Work request:
If a line in the data below holds the word "cyan", copy it.

Task input:
****************************************
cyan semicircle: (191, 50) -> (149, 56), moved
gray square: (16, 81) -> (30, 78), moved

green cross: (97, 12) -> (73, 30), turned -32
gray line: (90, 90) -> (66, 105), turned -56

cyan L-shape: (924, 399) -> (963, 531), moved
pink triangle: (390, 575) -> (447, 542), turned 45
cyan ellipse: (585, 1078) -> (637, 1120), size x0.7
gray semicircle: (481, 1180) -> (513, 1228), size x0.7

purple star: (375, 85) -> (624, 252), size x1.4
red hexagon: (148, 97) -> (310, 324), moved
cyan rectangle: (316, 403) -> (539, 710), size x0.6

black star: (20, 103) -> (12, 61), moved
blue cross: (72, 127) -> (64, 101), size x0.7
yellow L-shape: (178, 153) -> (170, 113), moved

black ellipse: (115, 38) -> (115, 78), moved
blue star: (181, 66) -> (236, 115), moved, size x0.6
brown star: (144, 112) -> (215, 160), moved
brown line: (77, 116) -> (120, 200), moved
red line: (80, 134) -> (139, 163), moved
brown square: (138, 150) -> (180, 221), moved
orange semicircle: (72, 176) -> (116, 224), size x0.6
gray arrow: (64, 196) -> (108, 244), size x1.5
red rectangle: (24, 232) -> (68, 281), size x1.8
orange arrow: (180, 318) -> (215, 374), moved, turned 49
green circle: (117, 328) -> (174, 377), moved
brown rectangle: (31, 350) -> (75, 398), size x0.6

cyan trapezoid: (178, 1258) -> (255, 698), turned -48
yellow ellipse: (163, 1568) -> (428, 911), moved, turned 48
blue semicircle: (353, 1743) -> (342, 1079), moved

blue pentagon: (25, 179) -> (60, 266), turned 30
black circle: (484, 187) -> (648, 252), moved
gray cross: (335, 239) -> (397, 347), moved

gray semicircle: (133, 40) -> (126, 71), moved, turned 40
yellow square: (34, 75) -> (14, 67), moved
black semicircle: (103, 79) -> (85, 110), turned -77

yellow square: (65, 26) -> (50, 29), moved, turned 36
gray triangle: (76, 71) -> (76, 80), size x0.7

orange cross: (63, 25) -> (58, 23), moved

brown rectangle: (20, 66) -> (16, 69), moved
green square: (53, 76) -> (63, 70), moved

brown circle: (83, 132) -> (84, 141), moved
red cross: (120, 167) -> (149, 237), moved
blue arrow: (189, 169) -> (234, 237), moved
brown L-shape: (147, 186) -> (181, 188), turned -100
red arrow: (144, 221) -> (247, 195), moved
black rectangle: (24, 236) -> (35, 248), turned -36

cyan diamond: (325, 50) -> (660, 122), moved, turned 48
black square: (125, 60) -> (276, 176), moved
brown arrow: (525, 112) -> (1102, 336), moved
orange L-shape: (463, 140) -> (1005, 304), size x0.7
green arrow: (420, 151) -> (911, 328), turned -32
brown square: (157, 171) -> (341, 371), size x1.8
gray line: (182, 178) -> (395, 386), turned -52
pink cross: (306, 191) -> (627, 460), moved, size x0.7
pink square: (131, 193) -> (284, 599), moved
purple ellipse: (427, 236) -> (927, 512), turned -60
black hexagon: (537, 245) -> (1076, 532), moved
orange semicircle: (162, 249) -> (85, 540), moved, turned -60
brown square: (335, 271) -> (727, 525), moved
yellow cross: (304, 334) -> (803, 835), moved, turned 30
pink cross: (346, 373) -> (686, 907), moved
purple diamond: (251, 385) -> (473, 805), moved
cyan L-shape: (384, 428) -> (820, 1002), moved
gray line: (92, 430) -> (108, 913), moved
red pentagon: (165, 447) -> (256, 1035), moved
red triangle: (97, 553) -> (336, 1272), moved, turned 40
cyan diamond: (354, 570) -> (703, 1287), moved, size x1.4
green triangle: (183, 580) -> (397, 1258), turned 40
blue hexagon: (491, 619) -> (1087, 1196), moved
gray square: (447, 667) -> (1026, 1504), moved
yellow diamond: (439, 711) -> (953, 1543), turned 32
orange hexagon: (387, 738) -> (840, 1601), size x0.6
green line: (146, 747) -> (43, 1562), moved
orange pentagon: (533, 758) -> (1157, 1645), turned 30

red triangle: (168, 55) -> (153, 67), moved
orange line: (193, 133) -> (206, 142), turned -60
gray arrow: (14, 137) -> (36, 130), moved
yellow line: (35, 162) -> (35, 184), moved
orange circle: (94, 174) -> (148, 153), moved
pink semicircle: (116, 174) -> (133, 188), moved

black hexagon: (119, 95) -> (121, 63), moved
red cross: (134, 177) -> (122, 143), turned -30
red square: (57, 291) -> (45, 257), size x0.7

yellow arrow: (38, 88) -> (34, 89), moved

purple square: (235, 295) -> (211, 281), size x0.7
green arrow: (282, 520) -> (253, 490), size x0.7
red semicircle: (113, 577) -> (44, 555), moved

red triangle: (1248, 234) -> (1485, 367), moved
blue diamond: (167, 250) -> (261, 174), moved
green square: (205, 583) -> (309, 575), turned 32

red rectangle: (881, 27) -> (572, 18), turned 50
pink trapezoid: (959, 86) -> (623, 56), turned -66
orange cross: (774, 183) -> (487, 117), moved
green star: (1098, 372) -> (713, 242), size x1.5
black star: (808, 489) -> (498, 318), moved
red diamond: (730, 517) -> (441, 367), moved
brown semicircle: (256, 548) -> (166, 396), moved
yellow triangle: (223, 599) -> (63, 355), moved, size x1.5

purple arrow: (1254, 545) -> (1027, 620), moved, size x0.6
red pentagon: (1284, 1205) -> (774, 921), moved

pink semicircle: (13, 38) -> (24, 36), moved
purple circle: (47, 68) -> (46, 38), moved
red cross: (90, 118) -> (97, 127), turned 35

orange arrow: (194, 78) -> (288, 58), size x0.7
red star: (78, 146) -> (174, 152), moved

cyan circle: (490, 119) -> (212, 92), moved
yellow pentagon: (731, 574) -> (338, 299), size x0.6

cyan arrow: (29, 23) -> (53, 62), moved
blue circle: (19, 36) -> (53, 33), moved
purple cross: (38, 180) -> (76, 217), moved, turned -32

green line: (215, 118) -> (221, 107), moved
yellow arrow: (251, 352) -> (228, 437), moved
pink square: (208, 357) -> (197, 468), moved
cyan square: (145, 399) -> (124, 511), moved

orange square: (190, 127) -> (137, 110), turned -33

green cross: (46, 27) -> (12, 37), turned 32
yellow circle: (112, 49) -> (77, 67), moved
****************************************
Solution to the exercise:
cyan semicircle: (191, 50) -> (149, 56), moved
cyan L-shape: (924, 399) -> (963, 531), moved
cyan ellipse: (585, 1078) -> (637, 1120), size x0.7
cyan rectangle: (316, 403) -> (539, 710), size x0.6
cyan trapezoid: (178, 1258) -> (255, 698), turned -48
cyan diamond: (325, 50) -> (660, 122), moved, turned 48
cyan L-shape: (384, 428) -> (820, 1002), moved
cyan diamond: (354, 570) -> (703, 1287), moved, size x1.4
cyan circle: (490, 119) -> (212, 92), moved
cyan arrow: (29, 23) -> (53, 62), moved
cyan square: (145, 399) -> (124, 511), moved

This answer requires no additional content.